_Problem details_. A complete, exact copy of the records is needed here.

_Entries supplied_.
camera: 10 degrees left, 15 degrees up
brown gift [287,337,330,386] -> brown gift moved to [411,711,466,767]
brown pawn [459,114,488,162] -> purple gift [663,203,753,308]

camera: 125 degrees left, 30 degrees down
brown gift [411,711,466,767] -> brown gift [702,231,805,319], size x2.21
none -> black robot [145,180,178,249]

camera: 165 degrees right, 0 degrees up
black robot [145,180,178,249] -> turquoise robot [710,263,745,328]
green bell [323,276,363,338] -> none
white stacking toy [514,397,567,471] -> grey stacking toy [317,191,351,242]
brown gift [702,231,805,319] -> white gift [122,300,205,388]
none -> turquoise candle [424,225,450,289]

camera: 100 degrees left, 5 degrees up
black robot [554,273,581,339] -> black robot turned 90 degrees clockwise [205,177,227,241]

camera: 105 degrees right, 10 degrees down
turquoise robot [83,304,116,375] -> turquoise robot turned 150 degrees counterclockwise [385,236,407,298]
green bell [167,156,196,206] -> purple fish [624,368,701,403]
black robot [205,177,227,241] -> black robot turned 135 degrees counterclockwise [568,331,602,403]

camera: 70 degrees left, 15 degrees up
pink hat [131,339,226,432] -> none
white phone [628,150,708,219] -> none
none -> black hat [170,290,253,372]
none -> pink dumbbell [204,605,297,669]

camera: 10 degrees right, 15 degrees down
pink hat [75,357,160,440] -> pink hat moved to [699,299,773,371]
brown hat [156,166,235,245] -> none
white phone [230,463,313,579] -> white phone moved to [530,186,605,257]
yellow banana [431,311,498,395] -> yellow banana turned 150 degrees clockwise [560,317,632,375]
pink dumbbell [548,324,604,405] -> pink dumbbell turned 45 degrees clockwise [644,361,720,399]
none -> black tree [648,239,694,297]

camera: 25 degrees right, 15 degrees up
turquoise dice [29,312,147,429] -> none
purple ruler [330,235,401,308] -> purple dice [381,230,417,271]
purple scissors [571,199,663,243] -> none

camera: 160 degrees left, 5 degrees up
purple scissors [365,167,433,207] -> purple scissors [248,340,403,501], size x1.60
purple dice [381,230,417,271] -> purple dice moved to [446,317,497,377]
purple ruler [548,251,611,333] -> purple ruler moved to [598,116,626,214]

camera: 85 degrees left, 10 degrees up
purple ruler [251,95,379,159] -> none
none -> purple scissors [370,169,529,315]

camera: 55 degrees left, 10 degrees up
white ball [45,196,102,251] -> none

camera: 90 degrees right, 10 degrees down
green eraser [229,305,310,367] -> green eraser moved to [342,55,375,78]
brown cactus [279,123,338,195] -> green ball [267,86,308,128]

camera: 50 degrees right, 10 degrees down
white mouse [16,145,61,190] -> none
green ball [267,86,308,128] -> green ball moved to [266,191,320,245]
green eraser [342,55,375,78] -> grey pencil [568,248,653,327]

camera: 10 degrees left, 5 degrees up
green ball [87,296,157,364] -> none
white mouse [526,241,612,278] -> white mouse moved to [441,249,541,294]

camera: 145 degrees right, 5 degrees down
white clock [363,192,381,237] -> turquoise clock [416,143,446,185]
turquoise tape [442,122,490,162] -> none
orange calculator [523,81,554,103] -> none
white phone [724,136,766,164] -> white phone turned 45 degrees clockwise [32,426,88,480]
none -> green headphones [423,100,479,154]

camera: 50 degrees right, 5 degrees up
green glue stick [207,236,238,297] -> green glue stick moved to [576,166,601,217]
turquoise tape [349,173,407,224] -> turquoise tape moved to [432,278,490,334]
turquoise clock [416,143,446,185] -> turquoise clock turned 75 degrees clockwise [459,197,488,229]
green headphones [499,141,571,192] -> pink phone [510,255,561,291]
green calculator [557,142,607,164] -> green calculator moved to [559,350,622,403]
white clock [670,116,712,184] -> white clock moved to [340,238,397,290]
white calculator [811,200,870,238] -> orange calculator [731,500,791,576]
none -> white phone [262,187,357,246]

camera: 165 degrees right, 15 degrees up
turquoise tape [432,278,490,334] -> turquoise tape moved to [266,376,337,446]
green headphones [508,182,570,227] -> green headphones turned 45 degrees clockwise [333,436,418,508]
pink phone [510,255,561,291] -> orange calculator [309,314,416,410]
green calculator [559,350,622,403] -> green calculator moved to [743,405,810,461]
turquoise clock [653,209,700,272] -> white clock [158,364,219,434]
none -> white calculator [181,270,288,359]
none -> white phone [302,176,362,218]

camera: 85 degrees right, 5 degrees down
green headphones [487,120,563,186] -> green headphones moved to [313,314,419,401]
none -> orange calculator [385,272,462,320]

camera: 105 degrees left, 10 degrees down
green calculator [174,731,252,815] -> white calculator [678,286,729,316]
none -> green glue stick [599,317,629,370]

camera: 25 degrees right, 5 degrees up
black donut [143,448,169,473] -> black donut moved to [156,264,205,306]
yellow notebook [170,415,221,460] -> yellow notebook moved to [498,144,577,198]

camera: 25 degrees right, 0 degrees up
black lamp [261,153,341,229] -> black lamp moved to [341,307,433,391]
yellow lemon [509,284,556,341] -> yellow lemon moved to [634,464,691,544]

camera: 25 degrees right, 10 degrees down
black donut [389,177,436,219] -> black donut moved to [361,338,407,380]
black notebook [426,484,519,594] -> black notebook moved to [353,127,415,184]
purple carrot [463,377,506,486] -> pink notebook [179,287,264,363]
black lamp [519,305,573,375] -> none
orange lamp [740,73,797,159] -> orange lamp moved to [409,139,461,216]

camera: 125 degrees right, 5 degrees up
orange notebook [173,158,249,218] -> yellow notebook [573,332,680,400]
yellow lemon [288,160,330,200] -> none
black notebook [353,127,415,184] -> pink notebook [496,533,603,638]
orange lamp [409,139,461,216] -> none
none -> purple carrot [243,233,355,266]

_Response area_.
camera: 10 degrees left, 15 degrees up
brown gift [287,337,330,386] -> brown gift moved to [411,711,466,767]
brown pawn [459,114,488,162] -> purple gift [663,203,753,308]

camera: 125 degrees left, 30 degrees down
brown gift [411,711,466,767] -> brown gift [702,231,805,319], size x2.21
none -> black robot [145,180,178,249]

camera: 165 degrees right, 0 degrees up
black robot [145,180,178,249] -> turquoise robot [710,263,745,328]
green bell [323,276,363,338] -> none
white stacking toy [514,397,567,471] -> grey stacking toy [317,191,351,242]
brown gift [702,231,805,319] -> white gift [122,300,205,388]
none -> turquoise candle [424,225,450,289]

camera: 100 degrees left, 5 degrees up
black robot [554,273,581,339] -> black robot turned 90 degrees clockwise [205,177,227,241]

camera: 105 degrees right, 10 degrees down
turquoise robot [83,304,116,375] -> turquoise robot turned 150 degrees counterclockwise [385,236,407,298]
green bell [167,156,196,206] -> purple fish [624,368,701,403]
black robot [205,177,227,241] -> black robot turned 135 degrees counterclockwise [568,331,602,403]

camera: 70 degrees left, 15 degrees up
pink hat [131,339,226,432] -> none
white phone [628,150,708,219] -> none
none -> black hat [170,290,253,372]
none -> pink dumbbell [204,605,297,669]

camera: 10 degrees right, 15 degrees down
pink hat [75,357,160,440] -> pink hat moved to [699,299,773,371]
brown hat [156,166,235,245] -> none
white phone [230,463,313,579] -> white phone moved to [530,186,605,257]
yellow banana [431,311,498,395] -> yellow banana turned 150 degrees clockwise [560,317,632,375]
pink dumbbell [548,324,604,405] -> pink dumbbell turned 45 degrees clockwise [644,361,720,399]
none -> black tree [648,239,694,297]

camera: 25 degrees right, 15 degrees up
turquoise dice [29,312,147,429] -> none
purple ruler [330,235,401,308] -> purple dice [381,230,417,271]
purple scissors [571,199,663,243] -> none

camera: 160 degrees left, 5 degrees up
purple scissors [365,167,433,207] -> purple scissors [248,340,403,501], size x1.60
purple dice [381,230,417,271] -> purple dice moved to [446,317,497,377]
purple ruler [548,251,611,333] -> purple ruler moved to [598,116,626,214]

camera: 85 degrees left, 10 degrees up
purple ruler [251,95,379,159] -> none
none -> purple scissors [370,169,529,315]

camera: 55 degrees left, 10 degrees up
white ball [45,196,102,251] -> none

camera: 90 degrees right, 10 degrees down
green eraser [229,305,310,367] -> green eraser moved to [342,55,375,78]
brown cactus [279,123,338,195] -> green ball [267,86,308,128]

camera: 50 degrees right, 10 degrees down
white mouse [16,145,61,190] -> none
green ball [267,86,308,128] -> green ball moved to [266,191,320,245]
green eraser [342,55,375,78] -> grey pencil [568,248,653,327]

camera: 10 degrees left, 5 degrees up
green ball [87,296,157,364] -> none
white mouse [526,241,612,278] -> white mouse moved to [441,249,541,294]

camera: 145 degrees right, 5 degrees down
white clock [363,192,381,237] -> turquoise clock [416,143,446,185]
turquoise tape [442,122,490,162] -> none
orange calculator [523,81,554,103] -> none
white phone [724,136,766,164] -> white phone turned 45 degrees clockwise [32,426,88,480]
none -> green headphones [423,100,479,154]

camera: 50 degrees right, 5 degrees up
green glue stick [207,236,238,297] -> green glue stick moved to [576,166,601,217]
turquoise tape [349,173,407,224] -> turquoise tape moved to [432,278,490,334]
turquoise clock [416,143,446,185] -> turquoise clock turned 75 degrees clockwise [459,197,488,229]
green headphones [499,141,571,192] -> pink phone [510,255,561,291]
green calculator [557,142,607,164] -> green calculator moved to [559,350,622,403]
white clock [670,116,712,184] -> white clock moved to [340,238,397,290]
white calculator [811,200,870,238] -> orange calculator [731,500,791,576]
none -> white phone [262,187,357,246]

camera: 165 degrees right, 15 degrees up
turquoise tape [432,278,490,334] -> turquoise tape moved to [266,376,337,446]
green headphones [508,182,570,227] -> green headphones turned 45 degrees clockwise [333,436,418,508]
pink phone [510,255,561,291] -> orange calculator [309,314,416,410]
green calculator [559,350,622,403] -> green calculator moved to [743,405,810,461]
turquoise clock [653,209,700,272] -> white clock [158,364,219,434]
none -> white calculator [181,270,288,359]
none -> white phone [302,176,362,218]

camera: 85 degrees right, 5 degrees down
green headphones [487,120,563,186] -> green headphones moved to [313,314,419,401]
none -> orange calculator [385,272,462,320]

camera: 105 degrees left, 10 degrees down
green calculator [174,731,252,815] -> white calculator [678,286,729,316]
none -> green glue stick [599,317,629,370]

camera: 25 degrees right, 5 degrees up
black donut [143,448,169,473] -> black donut moved to [156,264,205,306]
yellow notebook [170,415,221,460] -> yellow notebook moved to [498,144,577,198]

camera: 25 degrees right, 0 degrees up
black lamp [261,153,341,229] -> black lamp moved to [341,307,433,391]
yellow lemon [509,284,556,341] -> yellow lemon moved to [634,464,691,544]

camera: 25 degrees right, 10 degrees down
black donut [389,177,436,219] -> black donut moved to [361,338,407,380]
black notebook [426,484,519,594] -> black notebook moved to [353,127,415,184]
purple carrot [463,377,506,486] -> pink notebook [179,287,264,363]
black lamp [519,305,573,375] -> none
orange lamp [740,73,797,159] -> orange lamp moved to [409,139,461,216]

camera: 125 degrees right, 5 degrees up
orange notebook [173,158,249,218] -> yellow notebook [573,332,680,400]
yellow lemon [288,160,330,200] -> none
black notebook [353,127,415,184] -> pink notebook [496,533,603,638]
orange lamp [409,139,461,216] -> none
none -> purple carrot [243,233,355,266]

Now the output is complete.